BEGIN RECORDS TO USE

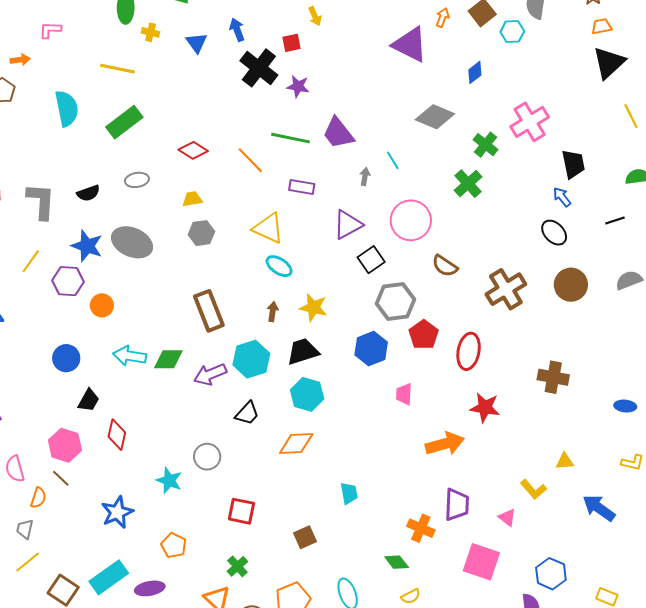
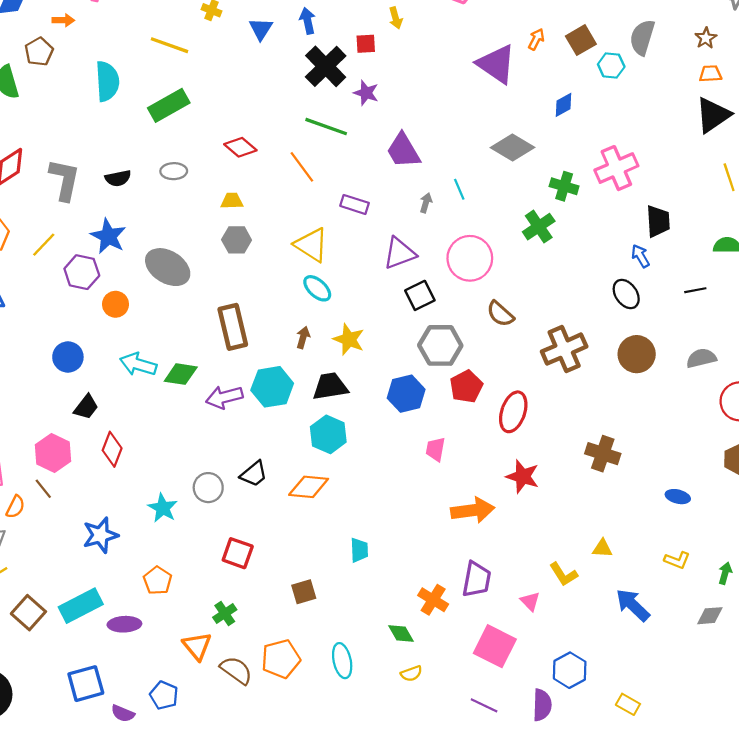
green line: (290, 138) -> (326, 127), moved
green cross: (486, 145) -> (564, 186), turned -30
gray ellipse: (132, 242) -> (168, 267), moved
black trapezoid: (247, 413) -> (254, 474), moved

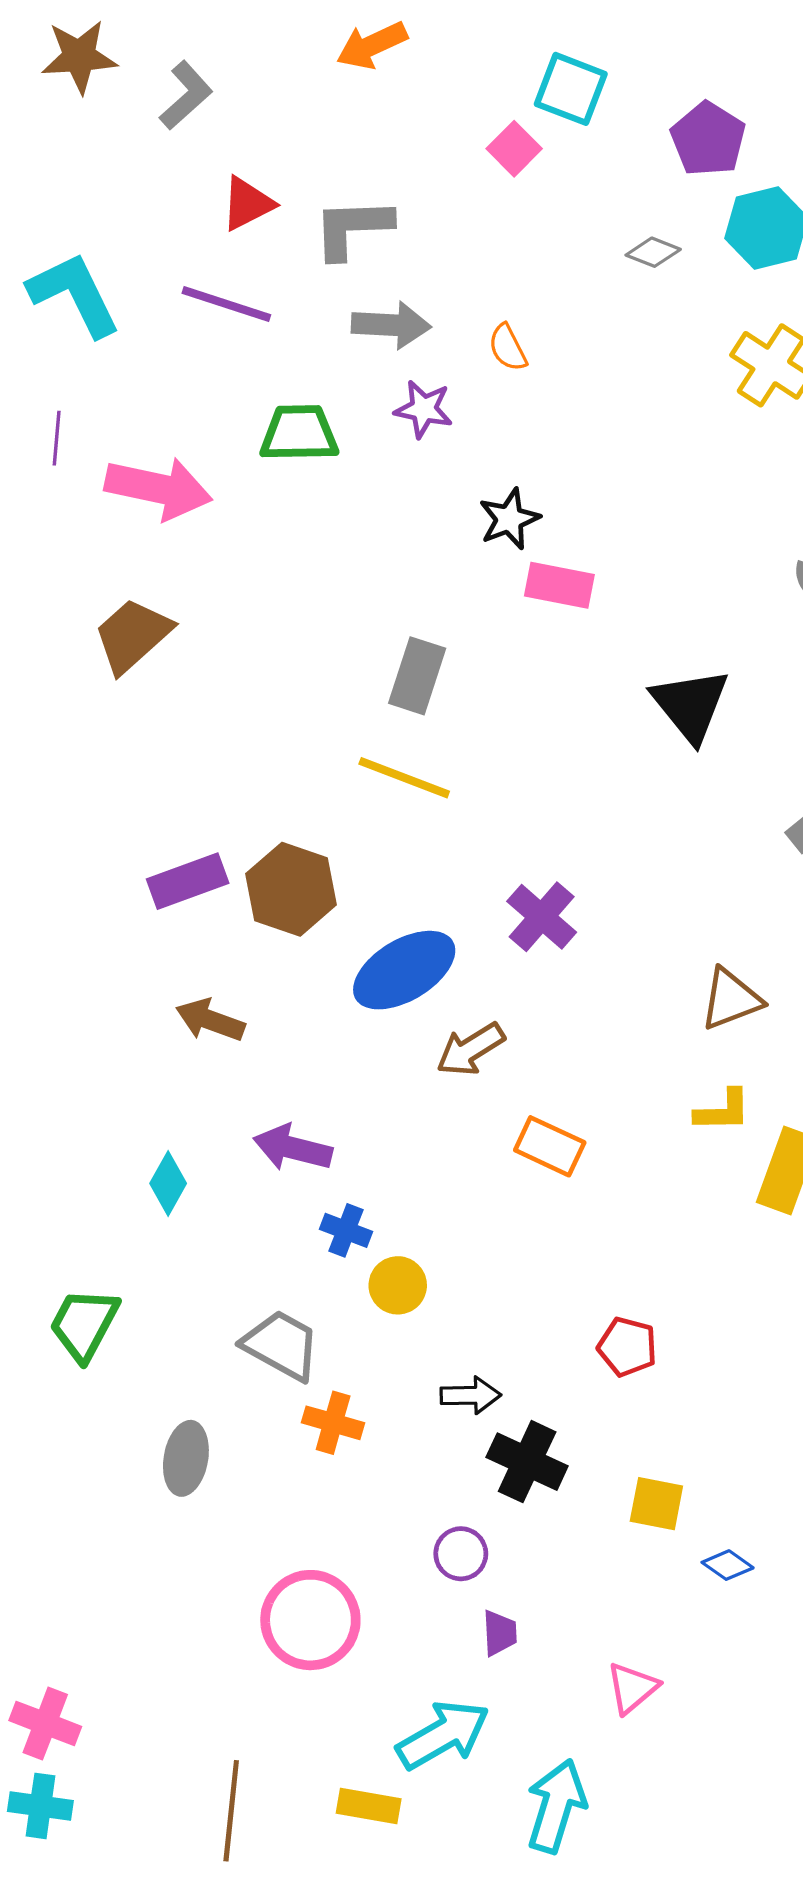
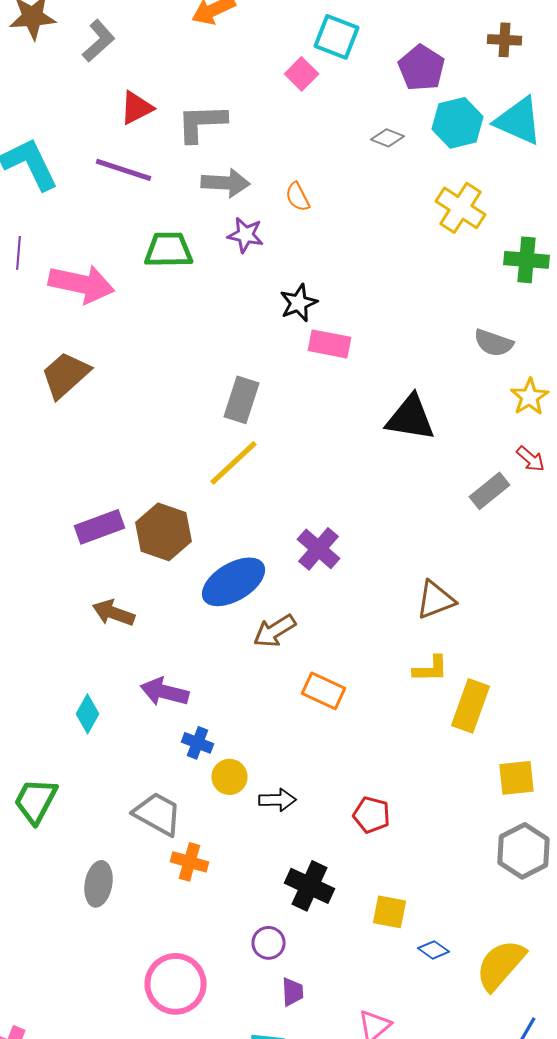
black triangle: (690, 705) -> (410, 418), turned -42
yellow line: (404, 778) -> (234, 463), turned -64
black arrow: (470, 1395) -> (278, 800), moved

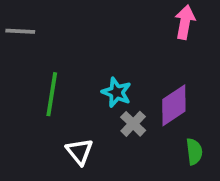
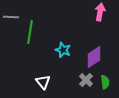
green line: (52, 94) -> (30, 32), moved
gray cross: (133, 124) -> (86, 80), moved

END RECORDS TO USE

▶ PROBLEM REQUIREMENTS
Your task is to quote exactly the lines from the one with "green cross: (486, 145)" through the end of the material, both included, without reproducing any pictures.

▶ RESULT OF THE EXERCISE
green cross: (486, 145) -> (564, 186), turned -30
gray ellipse: (132, 242) -> (168, 267), moved
black trapezoid: (247, 413) -> (254, 474), moved

black triangle: (690, 705) -> (410, 418), turned -42
yellow line: (404, 778) -> (234, 463), turned -64
black arrow: (470, 1395) -> (278, 800), moved

green line: (52, 94) -> (30, 32), moved
gray cross: (133, 124) -> (86, 80), moved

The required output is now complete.